*Records supplied:*
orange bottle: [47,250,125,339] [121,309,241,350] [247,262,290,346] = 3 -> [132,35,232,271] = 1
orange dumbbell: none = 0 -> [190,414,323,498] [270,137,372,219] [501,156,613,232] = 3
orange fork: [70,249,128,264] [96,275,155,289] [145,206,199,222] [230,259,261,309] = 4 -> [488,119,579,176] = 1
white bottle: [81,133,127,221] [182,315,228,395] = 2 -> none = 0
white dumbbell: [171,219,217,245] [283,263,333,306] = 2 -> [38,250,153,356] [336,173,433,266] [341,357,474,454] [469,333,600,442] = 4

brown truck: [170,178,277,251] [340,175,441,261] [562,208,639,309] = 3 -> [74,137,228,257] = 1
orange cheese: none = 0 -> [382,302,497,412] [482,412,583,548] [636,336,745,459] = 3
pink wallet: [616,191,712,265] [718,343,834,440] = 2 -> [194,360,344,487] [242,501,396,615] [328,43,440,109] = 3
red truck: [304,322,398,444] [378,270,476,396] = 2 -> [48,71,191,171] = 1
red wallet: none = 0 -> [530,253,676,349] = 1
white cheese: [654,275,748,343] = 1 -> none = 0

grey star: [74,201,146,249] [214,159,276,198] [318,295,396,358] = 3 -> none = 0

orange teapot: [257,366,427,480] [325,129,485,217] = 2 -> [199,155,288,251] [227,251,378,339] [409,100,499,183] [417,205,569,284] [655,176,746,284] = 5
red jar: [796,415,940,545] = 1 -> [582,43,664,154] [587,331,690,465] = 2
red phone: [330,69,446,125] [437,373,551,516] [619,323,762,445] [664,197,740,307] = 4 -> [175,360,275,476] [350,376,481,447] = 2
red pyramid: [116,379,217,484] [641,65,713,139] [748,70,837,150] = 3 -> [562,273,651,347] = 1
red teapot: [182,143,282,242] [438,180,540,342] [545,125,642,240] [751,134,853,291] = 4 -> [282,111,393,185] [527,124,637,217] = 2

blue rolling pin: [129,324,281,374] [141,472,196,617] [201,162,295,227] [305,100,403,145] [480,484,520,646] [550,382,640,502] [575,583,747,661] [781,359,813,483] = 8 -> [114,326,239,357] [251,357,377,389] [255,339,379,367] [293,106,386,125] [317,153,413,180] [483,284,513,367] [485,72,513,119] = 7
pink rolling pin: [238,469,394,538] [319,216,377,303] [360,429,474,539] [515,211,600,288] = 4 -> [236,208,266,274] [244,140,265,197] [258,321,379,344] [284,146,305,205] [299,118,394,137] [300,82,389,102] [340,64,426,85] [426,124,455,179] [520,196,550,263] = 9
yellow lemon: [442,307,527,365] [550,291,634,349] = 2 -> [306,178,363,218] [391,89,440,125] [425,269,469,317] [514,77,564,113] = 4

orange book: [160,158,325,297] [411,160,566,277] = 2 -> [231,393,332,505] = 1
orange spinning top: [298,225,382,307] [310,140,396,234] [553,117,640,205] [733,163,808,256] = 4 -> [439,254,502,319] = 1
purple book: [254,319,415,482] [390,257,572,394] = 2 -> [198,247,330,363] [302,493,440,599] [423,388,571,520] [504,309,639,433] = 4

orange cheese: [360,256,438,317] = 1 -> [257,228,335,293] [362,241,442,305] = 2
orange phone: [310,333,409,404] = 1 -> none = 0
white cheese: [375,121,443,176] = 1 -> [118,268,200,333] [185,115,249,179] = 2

*Exercise goal:* The lines needed are the ones from the first line of the entries through the line that contains "red phone: [330,69,446,125]", given again without any change.

*Solution to this exercise:*
orange bottle: [47,250,125,339] [121,309,241,350] [247,262,290,346] = 3 -> [132,35,232,271] = 1
orange dumbbell: none = 0 -> [190,414,323,498] [270,137,372,219] [501,156,613,232] = 3
orange fork: [70,249,128,264] [96,275,155,289] [145,206,199,222] [230,259,261,309] = 4 -> [488,119,579,176] = 1
white bottle: [81,133,127,221] [182,315,228,395] = 2 -> none = 0
white dumbbell: [171,219,217,245] [283,263,333,306] = 2 -> [38,250,153,356] [336,173,433,266] [341,357,474,454] [469,333,600,442] = 4

brown truck: [170,178,277,251] [340,175,441,261] [562,208,639,309] = 3 -> [74,137,228,257] = 1
orange cheese: none = 0 -> [382,302,497,412] [482,412,583,548] [636,336,745,459] = 3
pink wallet: [616,191,712,265] [718,343,834,440] = 2 -> [194,360,344,487] [242,501,396,615] [328,43,440,109] = 3
red truck: [304,322,398,444] [378,270,476,396] = 2 -> [48,71,191,171] = 1
red wallet: none = 0 -> [530,253,676,349] = 1
white cheese: [654,275,748,343] = 1 -> none = 0

grey star: [74,201,146,249] [214,159,276,198] [318,295,396,358] = 3 -> none = 0

orange teapot: [257,366,427,480] [325,129,485,217] = 2 -> [199,155,288,251] [227,251,378,339] [409,100,499,183] [417,205,569,284] [655,176,746,284] = 5
red jar: [796,415,940,545] = 1 -> [582,43,664,154] [587,331,690,465] = 2
red phone: [330,69,446,125] [437,373,551,516] [619,323,762,445] [664,197,740,307] = 4 -> [175,360,275,476] [350,376,481,447] = 2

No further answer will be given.